───── Recorded information ─────

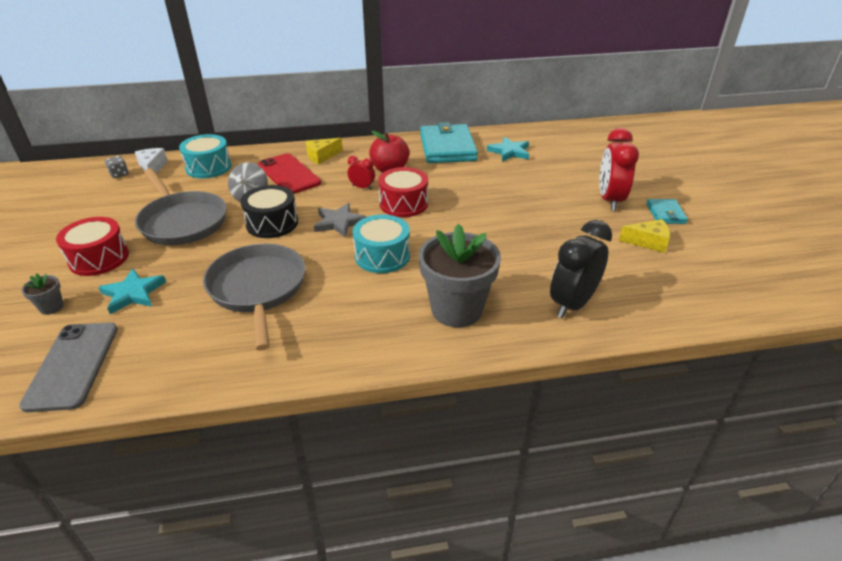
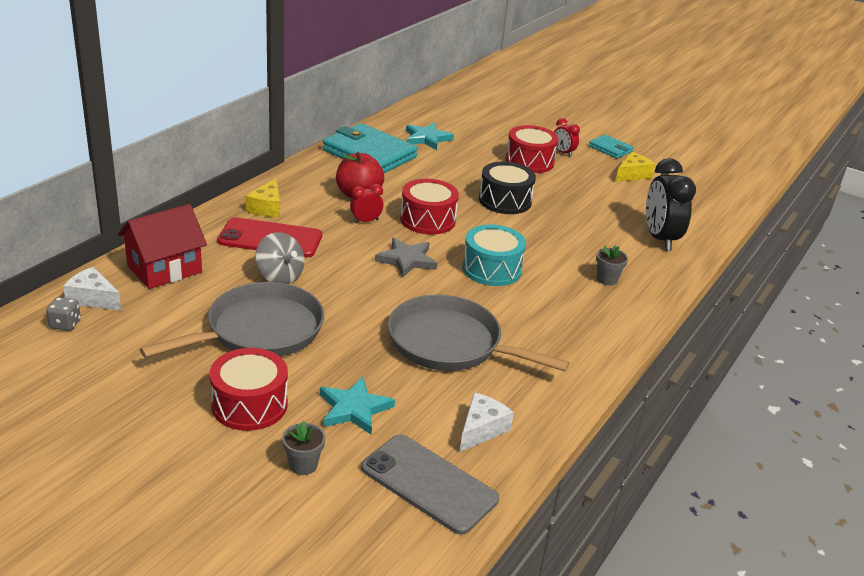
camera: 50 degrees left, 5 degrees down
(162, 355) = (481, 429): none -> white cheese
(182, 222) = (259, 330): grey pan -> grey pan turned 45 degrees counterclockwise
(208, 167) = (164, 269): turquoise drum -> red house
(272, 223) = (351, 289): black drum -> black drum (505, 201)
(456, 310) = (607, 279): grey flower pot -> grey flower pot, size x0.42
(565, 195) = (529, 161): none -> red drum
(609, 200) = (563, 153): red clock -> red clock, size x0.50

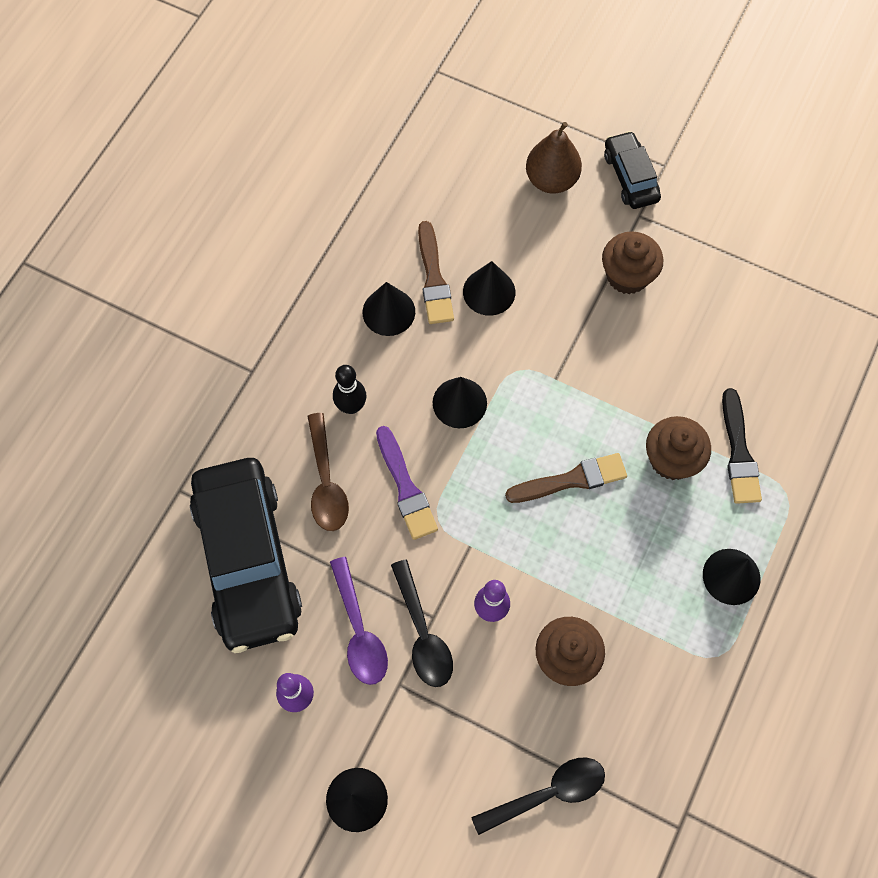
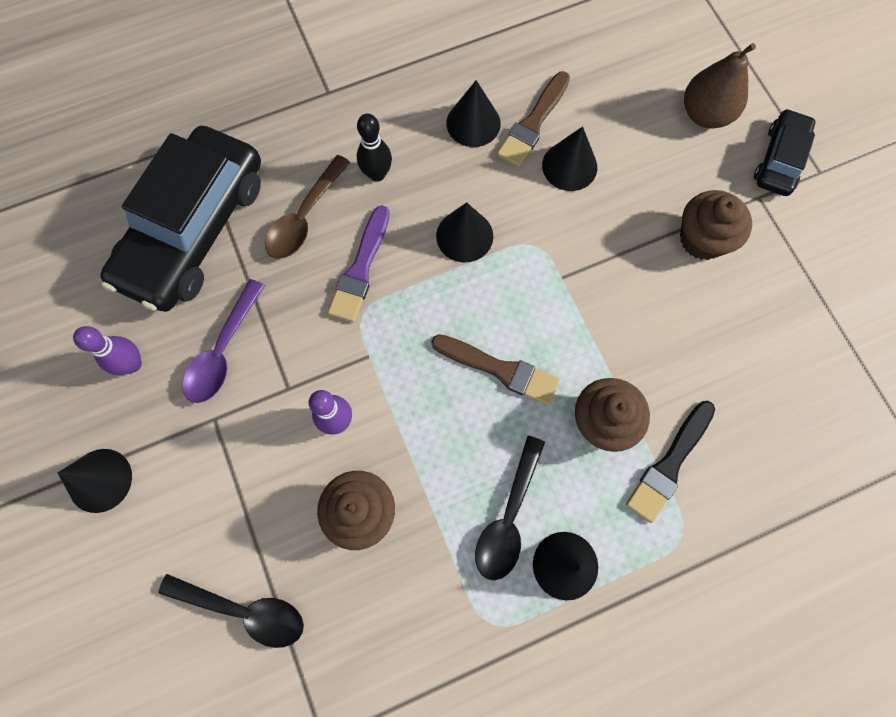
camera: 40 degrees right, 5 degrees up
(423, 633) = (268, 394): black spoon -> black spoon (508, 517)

─────
───── Recorded information ─────

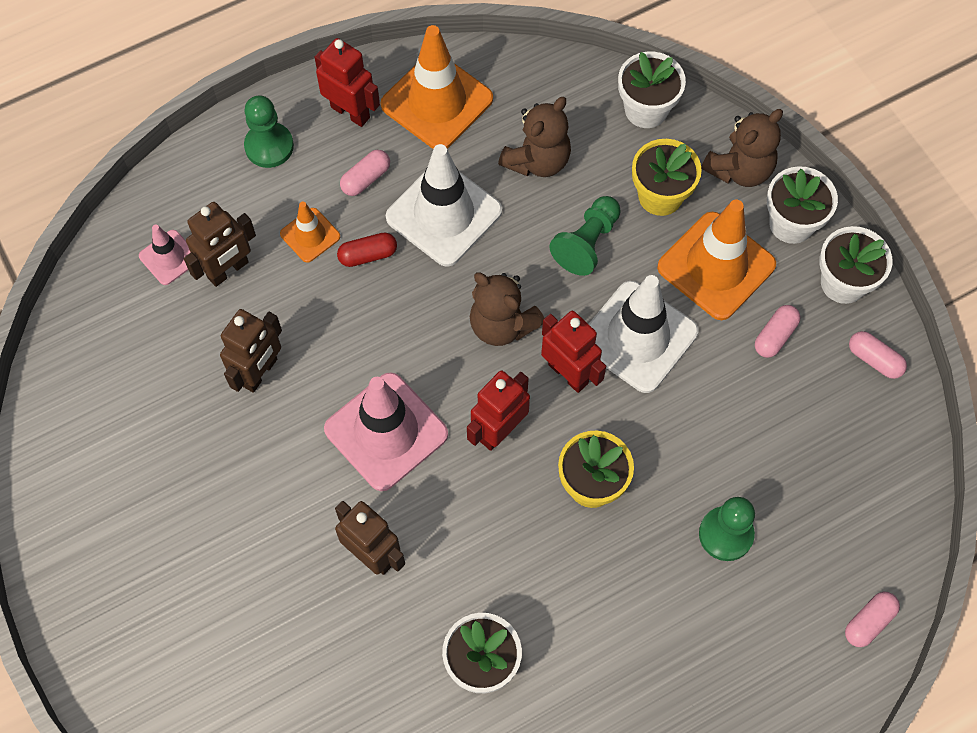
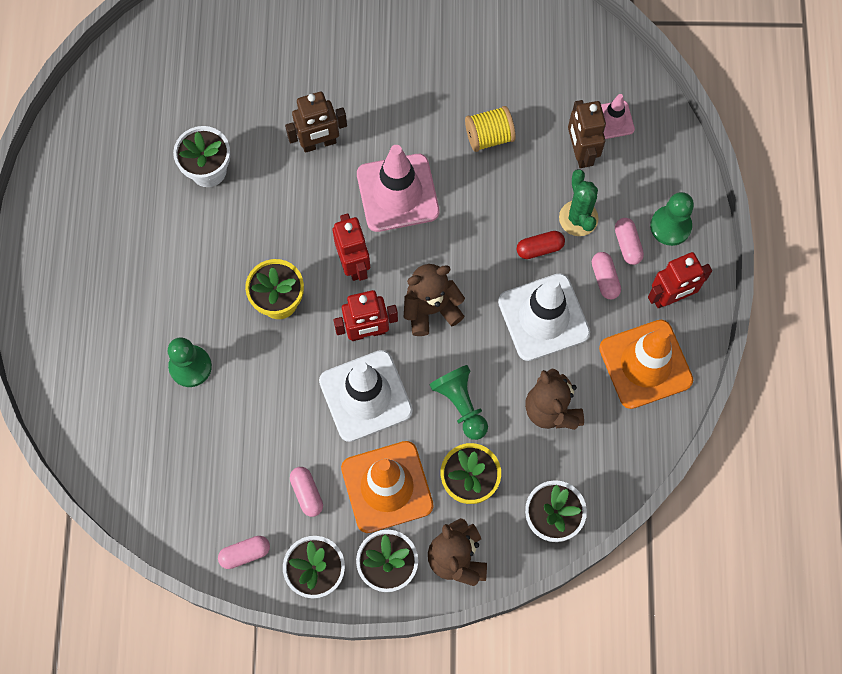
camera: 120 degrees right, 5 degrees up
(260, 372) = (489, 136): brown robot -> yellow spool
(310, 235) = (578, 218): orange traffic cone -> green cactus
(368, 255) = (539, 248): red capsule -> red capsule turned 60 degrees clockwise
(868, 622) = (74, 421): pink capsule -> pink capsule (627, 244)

─────

Among the records above, locate the line containing "(456, 310) = (607, 279): grey" and the line containing "camera: 40 degrees right, 5 degrees up", then transcribe exactly the lines starting at the first and ending at the second, with no pictures.

Exercise response
(456, 310) = (607, 279): grey flower pot -> grey flower pot, size x0.42
(565, 195) = (529, 161): none -> red drum
(609, 200) = (563, 153): red clock -> red clock, size x0.50

camera: 40 degrees right, 5 degrees up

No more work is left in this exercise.